**Given data**
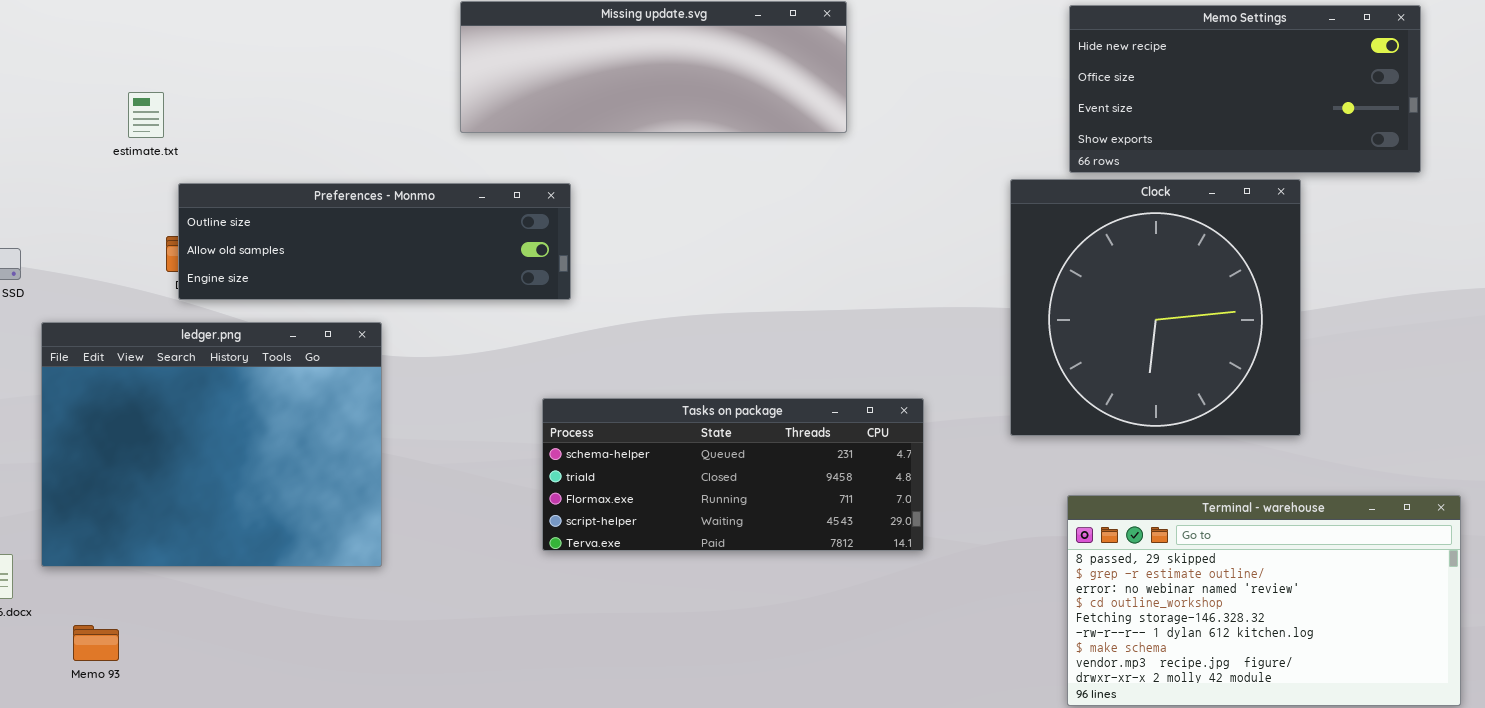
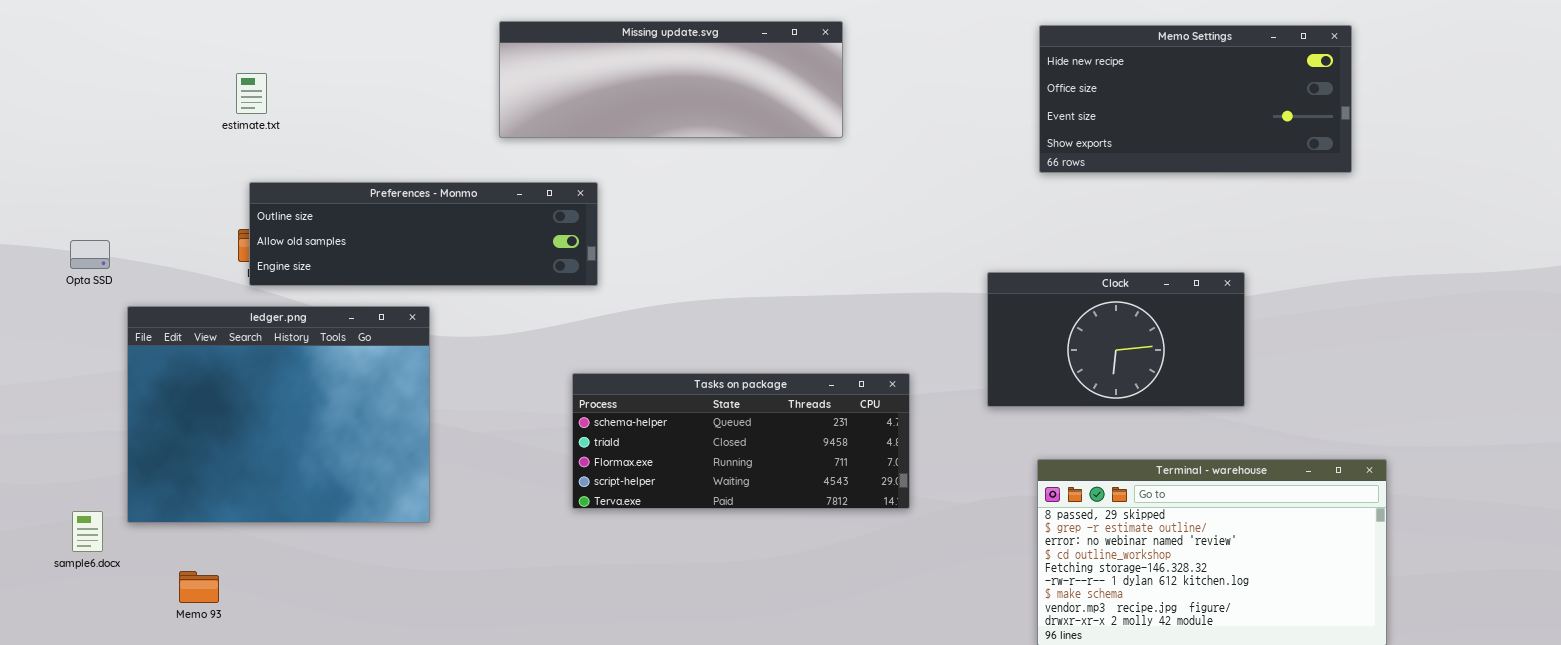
estimate.txt: [128,92,164,138] -> [236,73,267,114], moved
Clock: [1010,179,1301,436] -> [987,272,1245,407], resized
Memo 93: [73,625,119,661] -> [179,571,219,603], moved

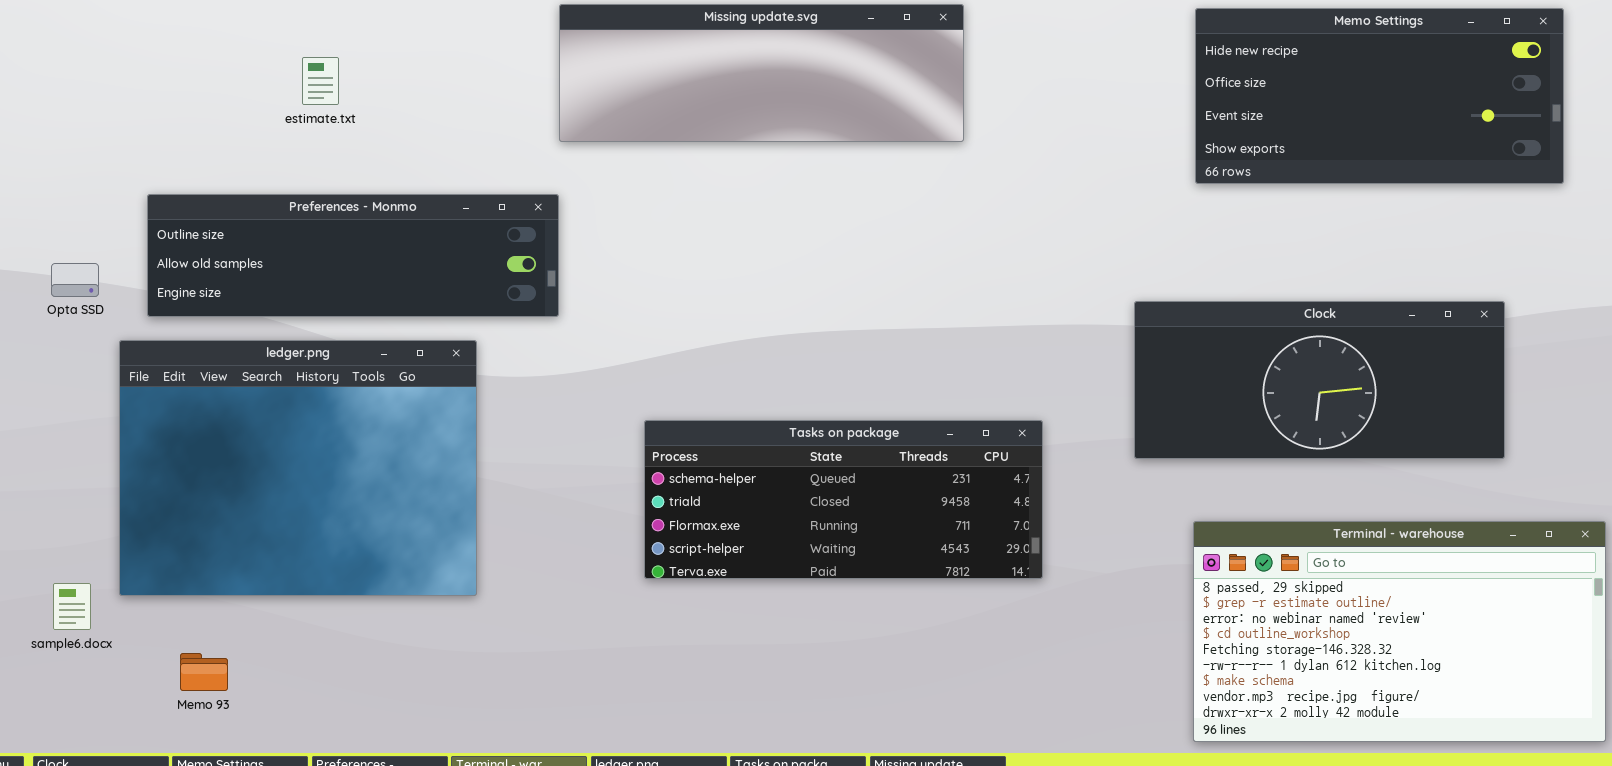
estimate.txt: [236,73,267,114] -> [302,57,339,105], moved
Preferences - Monmo: [249,182,598,286] -> [147,194,559,317], moved
Clock: [987,272,1245,407] -> [1134,301,1505,459], resized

**Aim of the exercise**
From the material above, copy each line that includes the word "resized".

**Reply**
Clock: [1010,179,1301,436] -> [987,272,1245,407], resized
Clock: [987,272,1245,407] -> [1134,301,1505,459], resized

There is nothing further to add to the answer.